Exercise prompt
Copy out the lines below that hold the word "brown".

*** Records shown ***

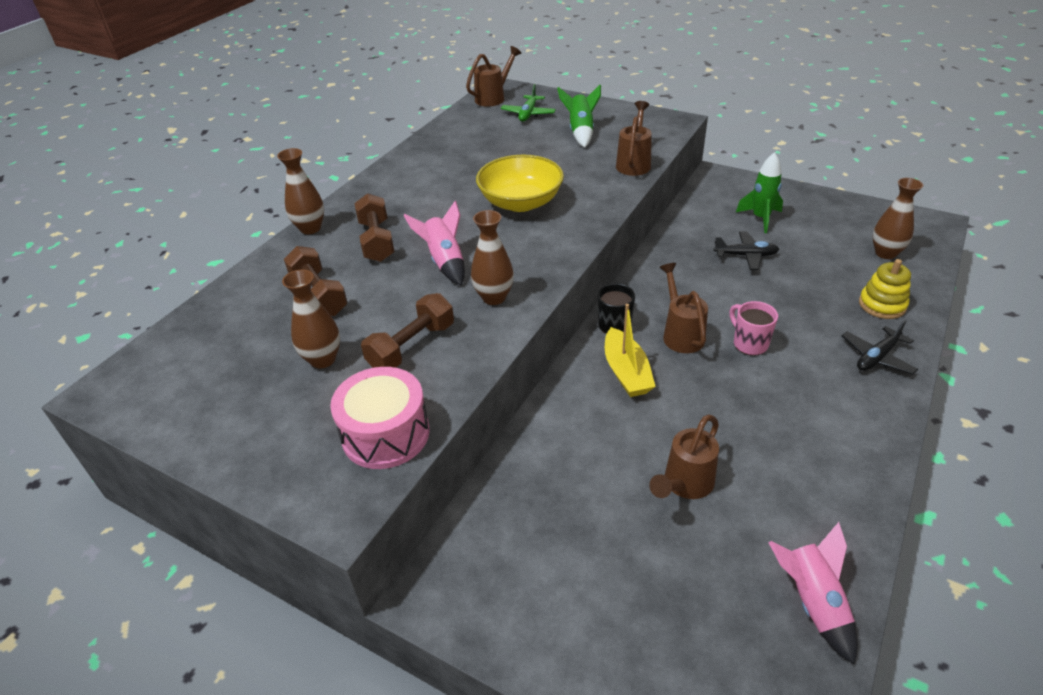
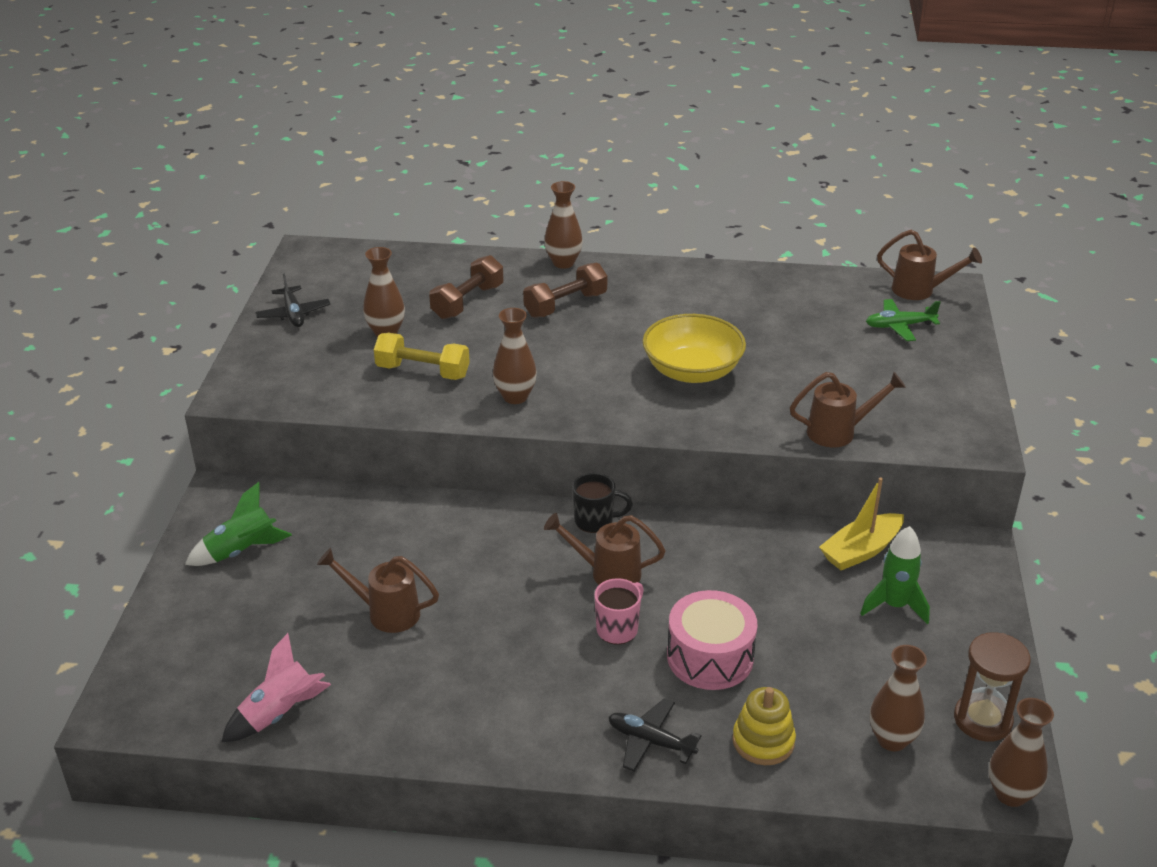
camera: 65 degrees right, 5 degrees down
pink drum [330,367,430,469] -> pink drum moved to [667,590,757,690]
brown dumbbell [361,293,454,368] -> yellow dumbbell [374,333,470,380]
pink rocket [403,201,465,285] -> none
green rocket [557,85,601,148] -> green rocket moved to [185,482,292,566]
yellow boat [605,304,656,397] -> yellow boat moved to [819,477,904,570]
brown watering can [659,263,708,353] -> brown watering can turned 135 degrees counterclockwise [544,513,666,585]
black plane [713,231,779,270] -> black plane moved to [255,274,330,327]
none -> brown hourglass [954,632,1031,742]
none -> brown vase [989,698,1054,807]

*** End of Records shown ***

Written solution
brown dumbbell [361,293,454,368] -> yellow dumbbell [374,333,470,380]
brown watering can [659,263,708,353] -> brown watering can turned 135 degrees counterclockwise [544,513,666,585]
none -> brown hourglass [954,632,1031,742]
none -> brown vase [989,698,1054,807]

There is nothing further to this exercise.